Record excerpts>
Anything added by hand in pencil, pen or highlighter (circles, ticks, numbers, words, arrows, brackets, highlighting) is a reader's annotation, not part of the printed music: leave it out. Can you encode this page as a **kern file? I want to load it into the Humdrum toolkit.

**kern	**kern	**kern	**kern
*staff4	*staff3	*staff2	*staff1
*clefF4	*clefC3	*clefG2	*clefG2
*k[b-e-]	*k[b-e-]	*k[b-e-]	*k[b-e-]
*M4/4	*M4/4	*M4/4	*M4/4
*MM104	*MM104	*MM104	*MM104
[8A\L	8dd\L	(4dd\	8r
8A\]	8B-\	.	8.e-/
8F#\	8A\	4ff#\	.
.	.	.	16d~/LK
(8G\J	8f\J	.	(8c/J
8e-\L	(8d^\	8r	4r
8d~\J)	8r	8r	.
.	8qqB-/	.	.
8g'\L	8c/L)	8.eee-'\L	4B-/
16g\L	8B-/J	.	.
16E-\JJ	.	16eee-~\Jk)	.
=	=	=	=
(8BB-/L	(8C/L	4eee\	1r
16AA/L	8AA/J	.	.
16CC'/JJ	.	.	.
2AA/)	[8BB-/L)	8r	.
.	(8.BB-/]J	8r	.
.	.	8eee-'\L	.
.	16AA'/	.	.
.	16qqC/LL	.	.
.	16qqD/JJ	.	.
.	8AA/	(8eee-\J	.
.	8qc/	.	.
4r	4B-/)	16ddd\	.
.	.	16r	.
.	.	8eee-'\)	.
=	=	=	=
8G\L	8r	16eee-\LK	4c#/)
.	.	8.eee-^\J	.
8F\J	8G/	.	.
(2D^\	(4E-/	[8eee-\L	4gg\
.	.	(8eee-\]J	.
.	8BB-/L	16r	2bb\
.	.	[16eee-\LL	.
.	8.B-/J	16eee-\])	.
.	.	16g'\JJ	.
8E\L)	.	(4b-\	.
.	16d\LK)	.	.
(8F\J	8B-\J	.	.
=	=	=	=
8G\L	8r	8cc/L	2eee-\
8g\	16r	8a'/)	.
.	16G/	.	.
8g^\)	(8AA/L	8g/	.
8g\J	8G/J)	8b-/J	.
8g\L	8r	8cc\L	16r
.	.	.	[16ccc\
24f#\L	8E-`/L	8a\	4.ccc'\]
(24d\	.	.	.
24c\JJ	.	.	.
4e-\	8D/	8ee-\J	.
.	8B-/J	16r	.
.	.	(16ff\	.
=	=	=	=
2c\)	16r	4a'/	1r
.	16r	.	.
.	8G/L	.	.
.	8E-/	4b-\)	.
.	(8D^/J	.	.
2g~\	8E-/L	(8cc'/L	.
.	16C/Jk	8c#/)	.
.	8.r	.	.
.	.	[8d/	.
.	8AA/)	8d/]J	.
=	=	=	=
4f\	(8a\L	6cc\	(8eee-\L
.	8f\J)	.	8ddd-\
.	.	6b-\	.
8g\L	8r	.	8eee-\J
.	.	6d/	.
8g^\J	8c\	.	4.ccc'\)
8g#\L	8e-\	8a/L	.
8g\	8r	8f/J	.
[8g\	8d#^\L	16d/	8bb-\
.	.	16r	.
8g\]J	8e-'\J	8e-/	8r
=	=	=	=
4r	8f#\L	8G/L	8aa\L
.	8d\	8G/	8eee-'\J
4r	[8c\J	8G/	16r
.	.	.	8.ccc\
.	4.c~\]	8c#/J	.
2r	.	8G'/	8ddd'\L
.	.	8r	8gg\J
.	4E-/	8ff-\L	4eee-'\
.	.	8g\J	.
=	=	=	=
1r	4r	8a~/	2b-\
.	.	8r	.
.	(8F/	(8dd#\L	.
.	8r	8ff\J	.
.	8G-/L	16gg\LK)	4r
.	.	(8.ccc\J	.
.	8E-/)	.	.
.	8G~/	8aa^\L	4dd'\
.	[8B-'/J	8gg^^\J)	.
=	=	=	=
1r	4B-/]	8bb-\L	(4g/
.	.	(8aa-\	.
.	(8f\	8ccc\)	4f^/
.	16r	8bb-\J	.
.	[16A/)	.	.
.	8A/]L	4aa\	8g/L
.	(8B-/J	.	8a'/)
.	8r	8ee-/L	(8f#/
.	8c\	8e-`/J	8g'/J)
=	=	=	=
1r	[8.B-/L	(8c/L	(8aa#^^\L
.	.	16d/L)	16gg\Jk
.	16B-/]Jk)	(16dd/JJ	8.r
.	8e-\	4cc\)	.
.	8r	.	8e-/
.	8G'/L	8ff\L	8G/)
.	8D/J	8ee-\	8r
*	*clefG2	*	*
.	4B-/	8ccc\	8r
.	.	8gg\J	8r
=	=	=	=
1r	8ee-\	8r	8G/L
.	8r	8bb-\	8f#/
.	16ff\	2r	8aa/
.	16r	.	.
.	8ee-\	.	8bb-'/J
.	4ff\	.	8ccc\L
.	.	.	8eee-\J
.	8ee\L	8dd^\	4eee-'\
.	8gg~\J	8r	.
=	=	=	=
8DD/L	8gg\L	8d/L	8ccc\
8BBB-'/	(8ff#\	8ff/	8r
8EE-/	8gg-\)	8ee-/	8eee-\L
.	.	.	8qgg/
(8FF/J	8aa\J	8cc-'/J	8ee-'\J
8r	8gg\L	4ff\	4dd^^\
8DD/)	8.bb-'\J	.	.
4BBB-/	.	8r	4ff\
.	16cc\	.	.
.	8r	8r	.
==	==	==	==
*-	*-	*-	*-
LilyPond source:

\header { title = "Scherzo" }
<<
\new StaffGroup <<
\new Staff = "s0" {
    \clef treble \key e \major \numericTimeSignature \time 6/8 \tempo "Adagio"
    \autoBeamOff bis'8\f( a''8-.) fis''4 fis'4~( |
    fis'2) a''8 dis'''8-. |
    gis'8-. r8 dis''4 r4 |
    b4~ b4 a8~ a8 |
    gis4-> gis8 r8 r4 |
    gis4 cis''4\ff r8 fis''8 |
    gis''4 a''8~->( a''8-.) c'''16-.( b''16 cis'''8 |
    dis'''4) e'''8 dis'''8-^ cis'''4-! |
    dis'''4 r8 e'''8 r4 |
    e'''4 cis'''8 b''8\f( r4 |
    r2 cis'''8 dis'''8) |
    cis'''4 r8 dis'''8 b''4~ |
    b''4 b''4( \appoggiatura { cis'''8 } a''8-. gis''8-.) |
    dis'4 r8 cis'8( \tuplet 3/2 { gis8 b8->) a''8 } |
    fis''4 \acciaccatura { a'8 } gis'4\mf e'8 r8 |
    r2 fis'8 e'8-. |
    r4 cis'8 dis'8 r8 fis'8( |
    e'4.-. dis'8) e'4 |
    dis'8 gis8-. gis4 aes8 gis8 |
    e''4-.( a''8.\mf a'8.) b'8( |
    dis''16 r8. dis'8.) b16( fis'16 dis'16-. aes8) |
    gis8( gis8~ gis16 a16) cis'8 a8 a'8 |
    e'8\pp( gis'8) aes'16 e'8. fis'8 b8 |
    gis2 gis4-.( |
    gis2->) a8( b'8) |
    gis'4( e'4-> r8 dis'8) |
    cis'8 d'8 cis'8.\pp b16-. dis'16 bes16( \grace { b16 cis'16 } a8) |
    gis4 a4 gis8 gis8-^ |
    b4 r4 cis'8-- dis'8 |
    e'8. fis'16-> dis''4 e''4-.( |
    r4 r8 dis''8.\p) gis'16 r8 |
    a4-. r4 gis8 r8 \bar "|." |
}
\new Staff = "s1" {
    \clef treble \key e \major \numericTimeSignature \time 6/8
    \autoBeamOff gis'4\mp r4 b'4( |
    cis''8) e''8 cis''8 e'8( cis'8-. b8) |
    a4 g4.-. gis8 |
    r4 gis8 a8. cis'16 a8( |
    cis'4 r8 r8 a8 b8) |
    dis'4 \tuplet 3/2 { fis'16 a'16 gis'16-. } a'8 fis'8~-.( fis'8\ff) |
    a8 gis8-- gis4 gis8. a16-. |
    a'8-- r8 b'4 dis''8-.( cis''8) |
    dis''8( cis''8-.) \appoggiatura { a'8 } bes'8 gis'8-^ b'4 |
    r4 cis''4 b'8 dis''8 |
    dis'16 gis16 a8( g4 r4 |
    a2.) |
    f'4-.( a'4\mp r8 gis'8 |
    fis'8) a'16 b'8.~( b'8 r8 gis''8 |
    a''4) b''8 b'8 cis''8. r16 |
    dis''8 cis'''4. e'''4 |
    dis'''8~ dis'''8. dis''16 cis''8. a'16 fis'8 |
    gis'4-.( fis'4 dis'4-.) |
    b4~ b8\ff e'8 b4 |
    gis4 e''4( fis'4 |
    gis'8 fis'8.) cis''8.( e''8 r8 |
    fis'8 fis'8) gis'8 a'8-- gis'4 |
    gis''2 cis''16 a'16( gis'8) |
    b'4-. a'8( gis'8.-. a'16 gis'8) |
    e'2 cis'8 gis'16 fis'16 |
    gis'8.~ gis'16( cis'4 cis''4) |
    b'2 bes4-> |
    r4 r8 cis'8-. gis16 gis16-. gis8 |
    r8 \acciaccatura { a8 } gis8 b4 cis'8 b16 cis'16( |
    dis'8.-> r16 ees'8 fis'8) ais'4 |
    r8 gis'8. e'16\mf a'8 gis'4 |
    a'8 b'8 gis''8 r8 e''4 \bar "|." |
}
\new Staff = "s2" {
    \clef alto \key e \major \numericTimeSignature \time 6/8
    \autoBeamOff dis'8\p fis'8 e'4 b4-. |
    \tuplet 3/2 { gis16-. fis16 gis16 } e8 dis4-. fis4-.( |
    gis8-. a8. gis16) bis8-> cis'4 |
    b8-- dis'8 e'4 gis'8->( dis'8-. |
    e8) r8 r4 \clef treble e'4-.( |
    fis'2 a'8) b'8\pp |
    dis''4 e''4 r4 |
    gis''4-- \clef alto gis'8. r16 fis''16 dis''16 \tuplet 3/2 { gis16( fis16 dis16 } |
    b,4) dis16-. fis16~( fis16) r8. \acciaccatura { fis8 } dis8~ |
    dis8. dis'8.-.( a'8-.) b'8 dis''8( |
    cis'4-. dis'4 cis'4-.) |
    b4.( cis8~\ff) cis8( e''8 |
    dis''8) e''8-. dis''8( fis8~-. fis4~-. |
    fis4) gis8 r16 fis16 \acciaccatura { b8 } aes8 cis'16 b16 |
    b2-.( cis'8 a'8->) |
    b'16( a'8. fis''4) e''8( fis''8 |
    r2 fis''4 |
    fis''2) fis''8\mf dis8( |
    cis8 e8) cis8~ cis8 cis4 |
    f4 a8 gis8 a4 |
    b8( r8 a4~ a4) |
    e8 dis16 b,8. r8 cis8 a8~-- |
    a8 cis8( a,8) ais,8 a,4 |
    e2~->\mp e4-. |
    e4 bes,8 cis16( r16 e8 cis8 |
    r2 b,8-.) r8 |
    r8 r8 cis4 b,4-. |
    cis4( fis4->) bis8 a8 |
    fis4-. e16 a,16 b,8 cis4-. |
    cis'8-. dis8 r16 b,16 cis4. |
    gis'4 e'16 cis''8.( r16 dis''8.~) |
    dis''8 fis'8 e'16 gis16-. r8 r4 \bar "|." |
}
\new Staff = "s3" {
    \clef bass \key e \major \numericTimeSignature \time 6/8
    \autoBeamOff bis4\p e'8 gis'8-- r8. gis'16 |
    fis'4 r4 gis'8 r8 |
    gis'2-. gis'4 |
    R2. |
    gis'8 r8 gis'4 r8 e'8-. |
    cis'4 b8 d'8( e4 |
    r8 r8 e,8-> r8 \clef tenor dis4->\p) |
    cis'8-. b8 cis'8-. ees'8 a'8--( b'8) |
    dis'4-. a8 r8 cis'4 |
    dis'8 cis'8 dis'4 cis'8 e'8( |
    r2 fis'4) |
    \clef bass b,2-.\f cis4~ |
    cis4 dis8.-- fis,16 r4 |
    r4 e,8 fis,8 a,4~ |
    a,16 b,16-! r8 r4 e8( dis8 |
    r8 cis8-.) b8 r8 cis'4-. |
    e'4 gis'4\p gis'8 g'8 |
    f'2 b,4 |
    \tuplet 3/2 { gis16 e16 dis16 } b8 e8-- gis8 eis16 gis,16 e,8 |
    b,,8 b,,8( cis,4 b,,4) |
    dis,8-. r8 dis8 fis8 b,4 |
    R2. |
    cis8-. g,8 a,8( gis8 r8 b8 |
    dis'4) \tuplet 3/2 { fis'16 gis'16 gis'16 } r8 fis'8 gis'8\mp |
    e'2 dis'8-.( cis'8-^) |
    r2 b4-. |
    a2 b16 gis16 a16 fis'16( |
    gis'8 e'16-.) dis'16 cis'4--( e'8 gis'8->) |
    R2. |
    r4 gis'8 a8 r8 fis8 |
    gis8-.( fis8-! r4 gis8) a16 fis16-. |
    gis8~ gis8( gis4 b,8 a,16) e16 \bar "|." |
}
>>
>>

Problem details> Count the lines in the data that contain the string "bass", matching case exactly. Reply with the number alone.

Answer to the task> 2